**STORED DATA**:
=====
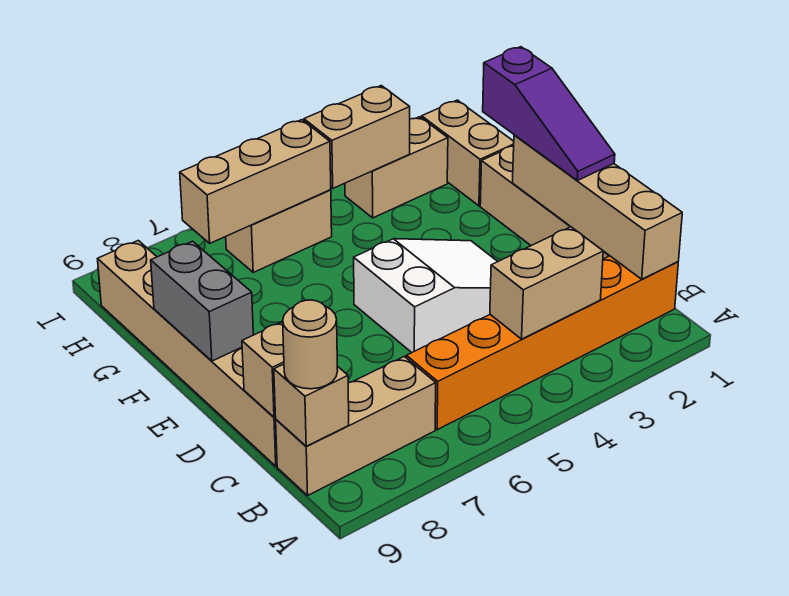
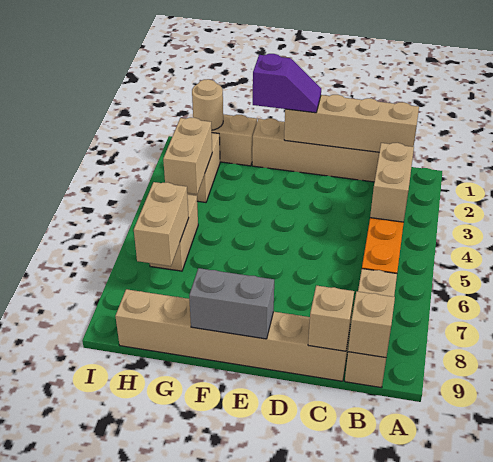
tan round brick B9 level 3 -> tan round brick H1 level 2
purple slope D1:F1 level 3 top F -> purple slope E1:F1 level 3 top F
white slope D3:E5 level 1 top 5 -> none
tan brick H5:H7 level 2 -> tan brick H6:H7 level 2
=====
Output the full material above exactly, leaving every picture out.

**SOLUTION TO THE PROBLEM**:
tan round brick B9 level 3 -> tan round brick H1 level 2
purple slope D1:F1 level 3 top F -> purple slope E1:F1 level 3 top F
white slope D3:E5 level 1 top 5 -> none
tan brick H5:H7 level 2 -> tan brick H6:H7 level 2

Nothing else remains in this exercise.